_Task:_
This exercise calls for the records to be returned exactly, with images removed.

_Recorded information:_
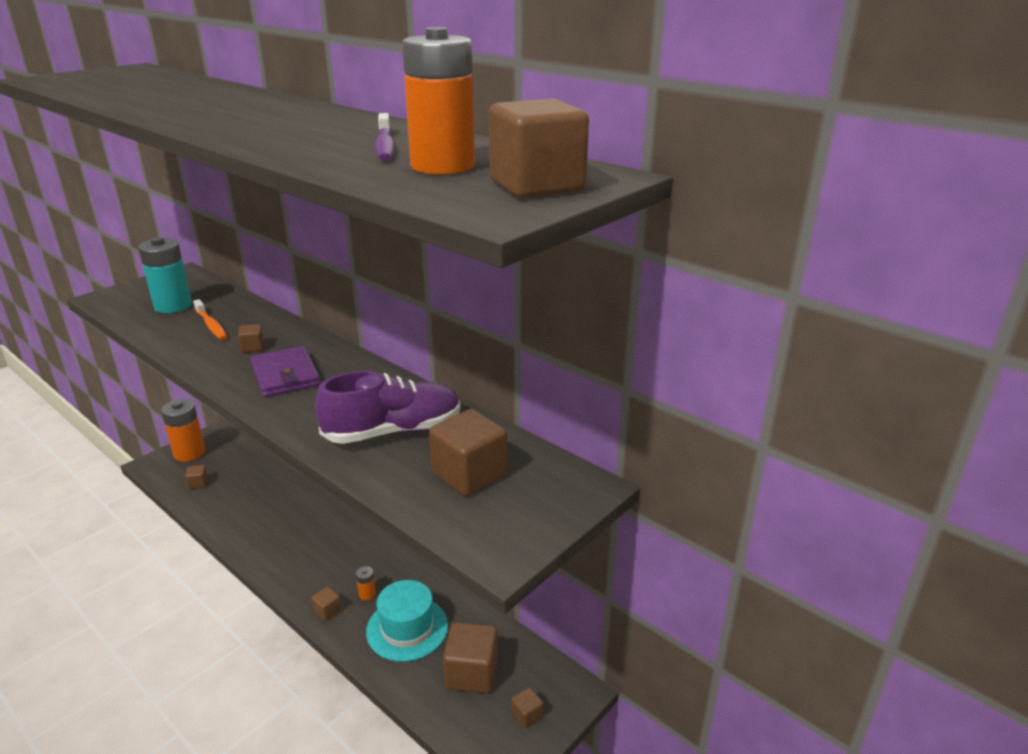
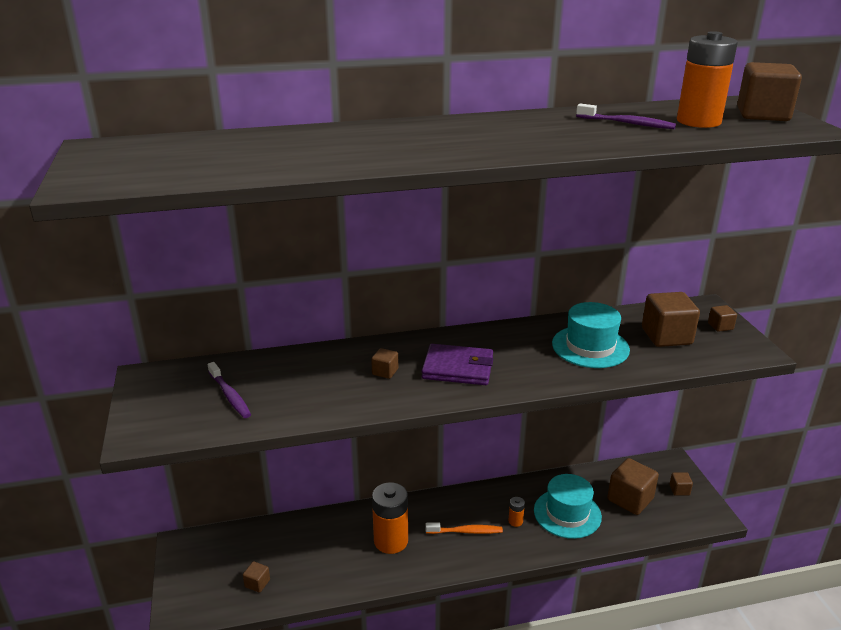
camera: 55 degrees left, 0 degrees up
turquoise battery [138,237,192,313] -> purple toothbrush [207,362,251,418]
orange battery [161,399,205,462] -> orange battery moved to [372,482,408,554]
orange toothbrush [193,299,227,340] -> orange toothbrush moved to [426,522,503,534]
brown cube [311,587,342,621] -> brown cube moved to [708,305,737,332]
purple shoe [315,371,461,444] -> turquoise hat [552,302,630,368]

_Result:_
camera: 55 degrees left, 0 degrees up
turquoise battery [138,237,192,313] -> purple toothbrush [207,362,251,418]
orange battery [161,399,205,462] -> orange battery moved to [372,482,408,554]
orange toothbrush [193,299,227,340] -> orange toothbrush moved to [426,522,503,534]
brown cube [311,587,342,621] -> brown cube moved to [708,305,737,332]
purple shoe [315,371,461,444] -> turquoise hat [552,302,630,368]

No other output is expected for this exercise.